The records |
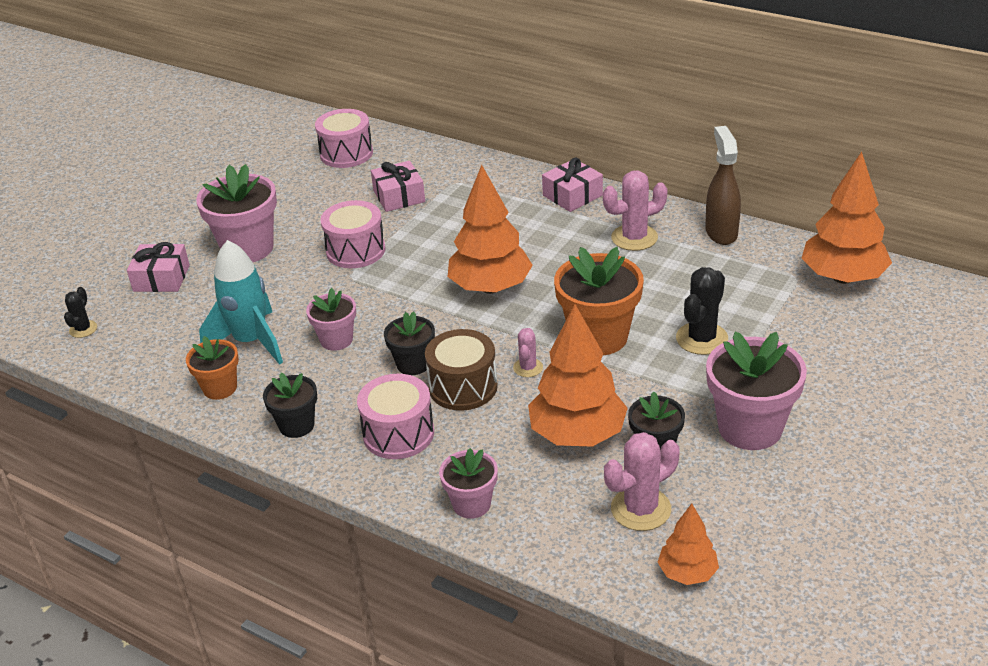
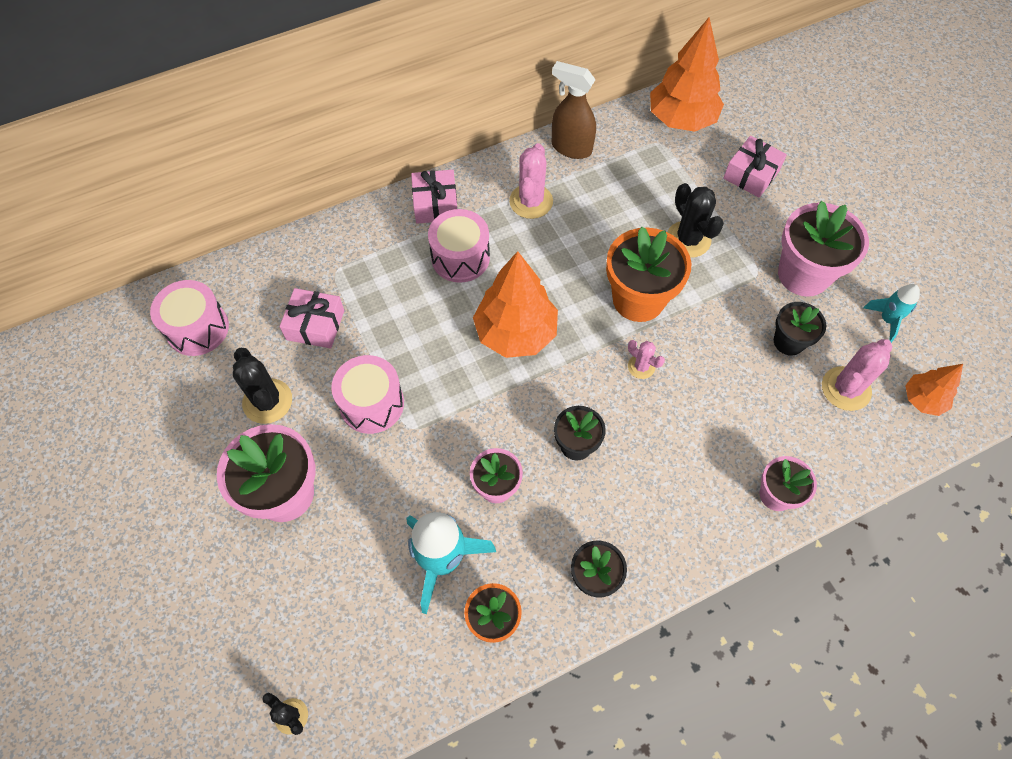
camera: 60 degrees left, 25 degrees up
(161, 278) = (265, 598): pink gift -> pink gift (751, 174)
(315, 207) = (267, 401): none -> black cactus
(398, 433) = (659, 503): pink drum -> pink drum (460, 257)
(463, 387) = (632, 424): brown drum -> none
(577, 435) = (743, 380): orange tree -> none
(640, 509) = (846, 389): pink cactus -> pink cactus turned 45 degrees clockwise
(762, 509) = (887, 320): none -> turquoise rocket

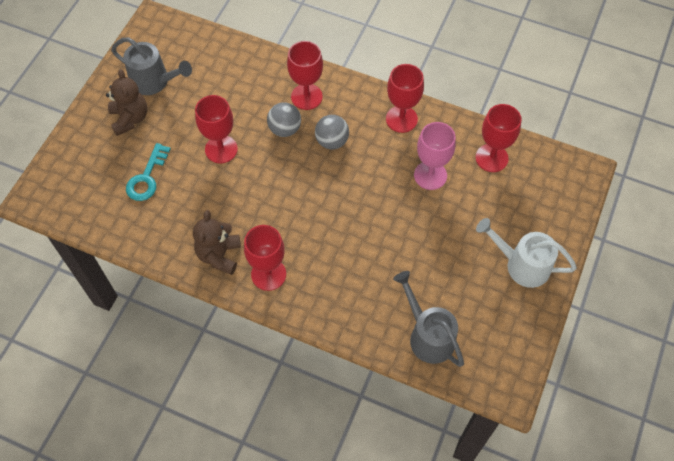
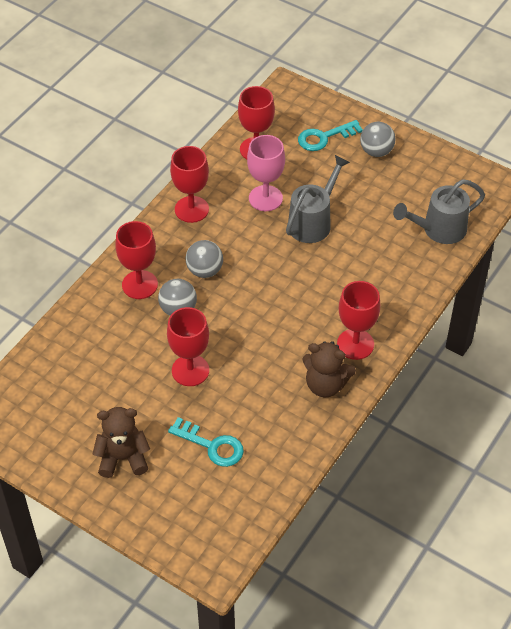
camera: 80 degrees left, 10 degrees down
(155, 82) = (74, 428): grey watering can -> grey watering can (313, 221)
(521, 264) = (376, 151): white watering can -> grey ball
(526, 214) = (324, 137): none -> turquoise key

Work task | Copy the whole listing above word for word but do not carry over the pictures.

Exercise solution |
camera: 60 degrees left, 25 degrees up
(161, 278) = (265, 598): pink gift -> pink gift (751, 174)
(315, 207) = (267, 401): none -> black cactus
(398, 433) = (659, 503): pink drum -> pink drum (460, 257)
(463, 387) = (632, 424): brown drum -> none
(577, 435) = (743, 380): orange tree -> none
(640, 509) = (846, 389): pink cactus -> pink cactus turned 45 degrees clockwise
(762, 509) = (887, 320): none -> turquoise rocket

camera: 80 degrees left, 10 degrees down
(155, 82) = (74, 428): grey watering can -> grey watering can (313, 221)
(521, 264) = (376, 151): white watering can -> grey ball
(526, 214) = (324, 137): none -> turquoise key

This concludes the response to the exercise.